** Directions **
In the entries below, how many lines contain "none"? Answer with the number and nothing else.

** Exercise inputs follows **

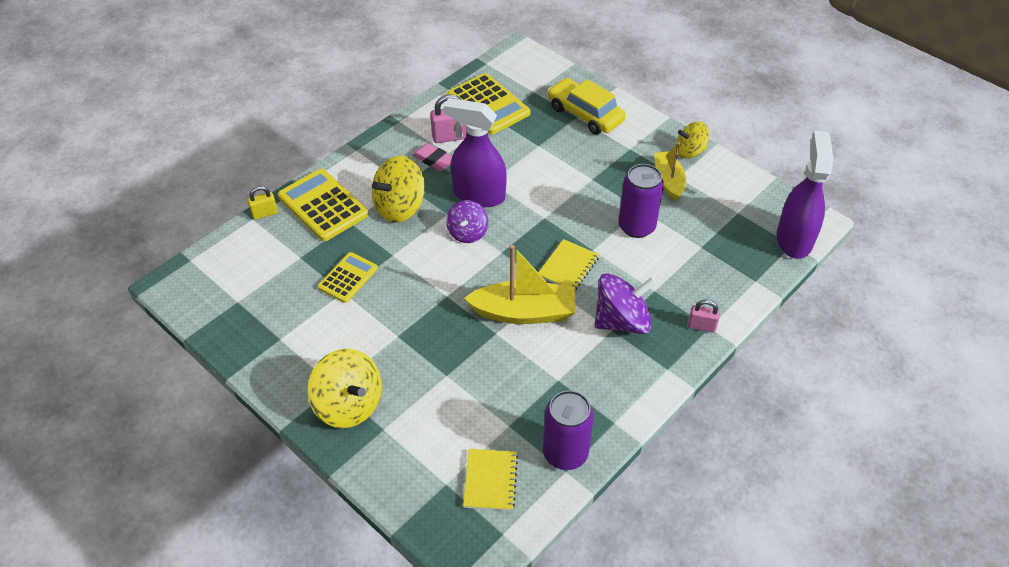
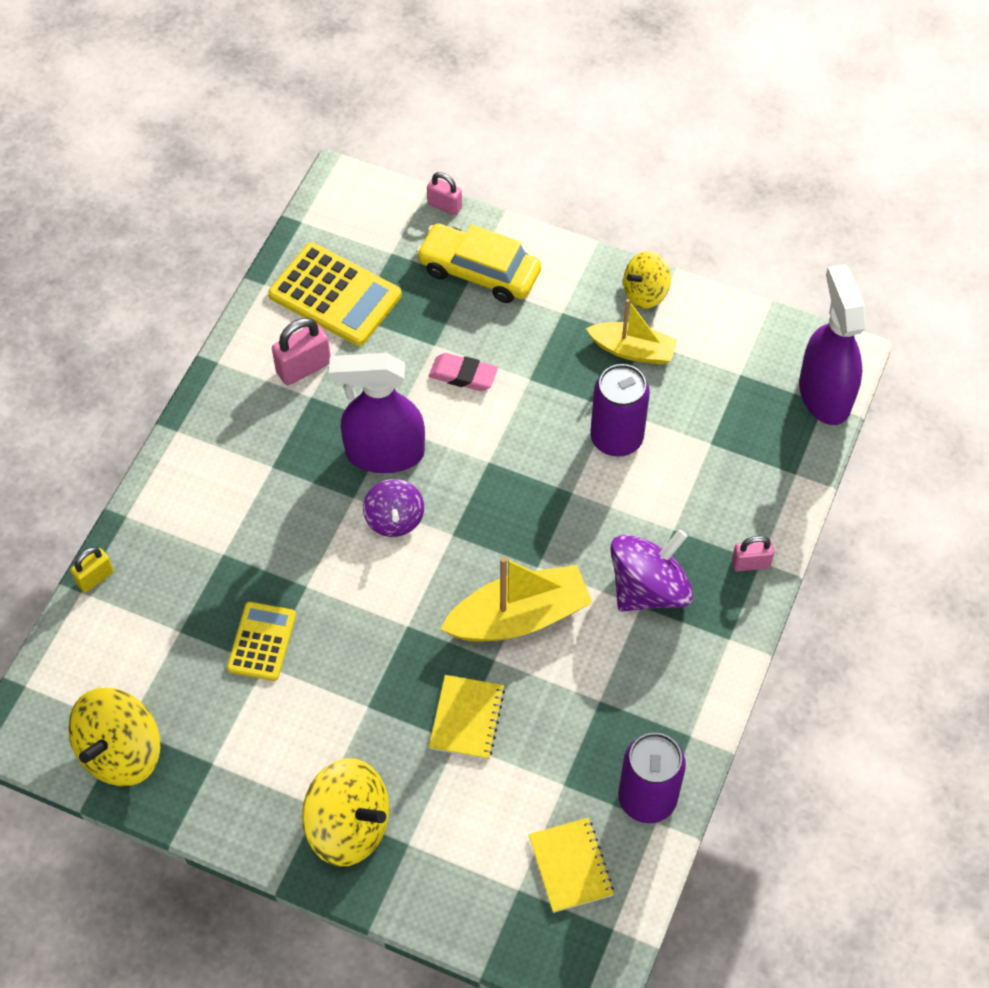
camera: 20 degrees left, 10 degrees up
(323, 205) = (173, 538): yellow calculator -> none
(400, 207) = (283, 507): yellow spinning top -> yellow spinning top (121, 752)
(434, 160) = (297, 414): pink eraser -> pink eraser (463, 375)
(568, 267) = (550, 529): yellow notebook -> yellow notebook (467, 718)
(579, 76) = (444, 206): none -> pink padlock
(668, 180) = (632, 350): yellow boat -> yellow boat turned 135 degrees clockwise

** End of Exercise inputs **

** Output below **
2